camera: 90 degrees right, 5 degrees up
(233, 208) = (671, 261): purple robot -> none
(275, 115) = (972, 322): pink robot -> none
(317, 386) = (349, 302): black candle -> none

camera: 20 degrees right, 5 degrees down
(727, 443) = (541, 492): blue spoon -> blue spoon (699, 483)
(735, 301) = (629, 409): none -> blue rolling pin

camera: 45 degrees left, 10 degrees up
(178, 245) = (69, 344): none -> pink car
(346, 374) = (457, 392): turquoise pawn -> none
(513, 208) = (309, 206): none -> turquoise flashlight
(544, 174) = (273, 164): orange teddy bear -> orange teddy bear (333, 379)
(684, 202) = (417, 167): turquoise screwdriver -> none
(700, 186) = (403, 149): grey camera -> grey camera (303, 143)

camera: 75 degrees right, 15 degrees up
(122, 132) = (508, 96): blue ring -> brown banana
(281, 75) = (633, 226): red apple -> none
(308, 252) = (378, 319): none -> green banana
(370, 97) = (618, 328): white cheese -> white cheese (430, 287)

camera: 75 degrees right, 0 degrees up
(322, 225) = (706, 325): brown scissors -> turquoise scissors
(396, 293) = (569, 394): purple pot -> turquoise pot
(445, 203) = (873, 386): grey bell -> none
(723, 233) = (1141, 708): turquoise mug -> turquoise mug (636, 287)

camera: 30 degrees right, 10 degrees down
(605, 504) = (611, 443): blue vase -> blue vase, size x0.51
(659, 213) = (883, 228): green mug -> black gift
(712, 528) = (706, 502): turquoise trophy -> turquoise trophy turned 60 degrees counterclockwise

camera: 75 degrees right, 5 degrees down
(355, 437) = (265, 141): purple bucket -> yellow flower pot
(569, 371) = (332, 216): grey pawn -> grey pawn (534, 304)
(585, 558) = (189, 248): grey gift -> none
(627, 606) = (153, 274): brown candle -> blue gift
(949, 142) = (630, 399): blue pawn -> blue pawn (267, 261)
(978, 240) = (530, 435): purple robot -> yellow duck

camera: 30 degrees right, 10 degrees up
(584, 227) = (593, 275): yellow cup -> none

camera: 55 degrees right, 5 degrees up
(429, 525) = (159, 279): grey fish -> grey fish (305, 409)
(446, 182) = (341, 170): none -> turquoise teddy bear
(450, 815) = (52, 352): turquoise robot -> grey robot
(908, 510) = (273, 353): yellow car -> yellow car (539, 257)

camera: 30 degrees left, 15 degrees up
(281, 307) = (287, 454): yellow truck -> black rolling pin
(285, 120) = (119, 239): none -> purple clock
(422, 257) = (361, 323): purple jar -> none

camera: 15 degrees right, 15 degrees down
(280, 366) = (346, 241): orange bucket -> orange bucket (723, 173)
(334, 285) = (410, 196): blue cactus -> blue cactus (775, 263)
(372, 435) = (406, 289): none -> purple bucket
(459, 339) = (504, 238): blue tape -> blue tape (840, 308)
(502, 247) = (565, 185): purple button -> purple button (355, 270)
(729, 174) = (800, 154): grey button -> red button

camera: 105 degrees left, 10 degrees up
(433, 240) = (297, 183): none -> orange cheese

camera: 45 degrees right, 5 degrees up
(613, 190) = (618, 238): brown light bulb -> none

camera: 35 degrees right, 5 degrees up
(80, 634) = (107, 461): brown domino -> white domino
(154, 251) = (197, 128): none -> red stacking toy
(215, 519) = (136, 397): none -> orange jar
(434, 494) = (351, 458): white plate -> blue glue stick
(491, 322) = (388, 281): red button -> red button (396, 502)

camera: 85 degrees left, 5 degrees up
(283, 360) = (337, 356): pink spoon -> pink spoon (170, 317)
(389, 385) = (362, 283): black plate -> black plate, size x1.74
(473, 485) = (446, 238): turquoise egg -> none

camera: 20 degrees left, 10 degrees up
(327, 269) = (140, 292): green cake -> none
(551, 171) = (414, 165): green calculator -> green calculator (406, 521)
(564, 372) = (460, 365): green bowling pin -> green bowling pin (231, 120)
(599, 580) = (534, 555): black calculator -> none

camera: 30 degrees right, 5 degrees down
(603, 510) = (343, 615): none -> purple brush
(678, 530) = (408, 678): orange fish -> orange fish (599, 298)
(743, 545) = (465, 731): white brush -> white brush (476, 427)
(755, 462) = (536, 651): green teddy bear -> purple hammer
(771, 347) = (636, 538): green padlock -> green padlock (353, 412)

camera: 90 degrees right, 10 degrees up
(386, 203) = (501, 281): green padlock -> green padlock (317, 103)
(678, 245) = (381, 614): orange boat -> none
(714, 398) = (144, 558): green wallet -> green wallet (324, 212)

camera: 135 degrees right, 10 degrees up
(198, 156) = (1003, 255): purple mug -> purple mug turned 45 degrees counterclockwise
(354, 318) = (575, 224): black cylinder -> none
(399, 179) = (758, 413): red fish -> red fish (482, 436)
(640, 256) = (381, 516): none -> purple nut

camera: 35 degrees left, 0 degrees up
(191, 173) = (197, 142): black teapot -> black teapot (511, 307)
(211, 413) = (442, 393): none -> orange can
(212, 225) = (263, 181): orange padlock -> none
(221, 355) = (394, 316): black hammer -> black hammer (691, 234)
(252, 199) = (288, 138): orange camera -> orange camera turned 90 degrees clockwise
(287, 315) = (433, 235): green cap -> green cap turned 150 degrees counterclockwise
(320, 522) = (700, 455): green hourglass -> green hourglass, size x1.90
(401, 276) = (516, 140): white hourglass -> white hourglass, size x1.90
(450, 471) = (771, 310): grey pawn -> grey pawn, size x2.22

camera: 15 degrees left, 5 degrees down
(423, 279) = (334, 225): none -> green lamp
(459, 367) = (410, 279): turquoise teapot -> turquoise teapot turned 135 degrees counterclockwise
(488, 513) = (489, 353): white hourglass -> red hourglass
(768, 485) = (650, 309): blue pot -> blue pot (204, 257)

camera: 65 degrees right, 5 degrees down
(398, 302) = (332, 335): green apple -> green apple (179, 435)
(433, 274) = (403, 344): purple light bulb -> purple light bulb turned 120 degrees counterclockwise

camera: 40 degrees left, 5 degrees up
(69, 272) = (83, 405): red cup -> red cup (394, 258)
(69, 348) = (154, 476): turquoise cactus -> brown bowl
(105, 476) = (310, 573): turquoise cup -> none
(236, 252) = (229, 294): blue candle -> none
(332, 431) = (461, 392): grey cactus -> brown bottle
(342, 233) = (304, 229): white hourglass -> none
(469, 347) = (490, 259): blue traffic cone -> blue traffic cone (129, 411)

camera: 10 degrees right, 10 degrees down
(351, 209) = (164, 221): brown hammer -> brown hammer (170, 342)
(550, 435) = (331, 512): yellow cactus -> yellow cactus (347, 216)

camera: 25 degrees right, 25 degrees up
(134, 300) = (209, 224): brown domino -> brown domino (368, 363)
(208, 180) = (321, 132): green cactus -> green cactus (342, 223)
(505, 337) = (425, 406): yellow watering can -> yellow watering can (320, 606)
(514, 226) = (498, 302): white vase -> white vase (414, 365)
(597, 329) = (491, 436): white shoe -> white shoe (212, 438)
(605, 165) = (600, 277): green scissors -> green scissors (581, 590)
____
Exactly the lines from the one containing "(505, 337) = (425, 406): yellow" through the final line of the records must appear in your reply, and no others.

**Exercise output**
(505, 337) = (425, 406): yellow watering can -> yellow watering can (320, 606)
(514, 226) = (498, 302): white vase -> white vase (414, 365)
(597, 329) = (491, 436): white shoe -> white shoe (212, 438)
(605, 165) = (600, 277): green scissors -> green scissors (581, 590)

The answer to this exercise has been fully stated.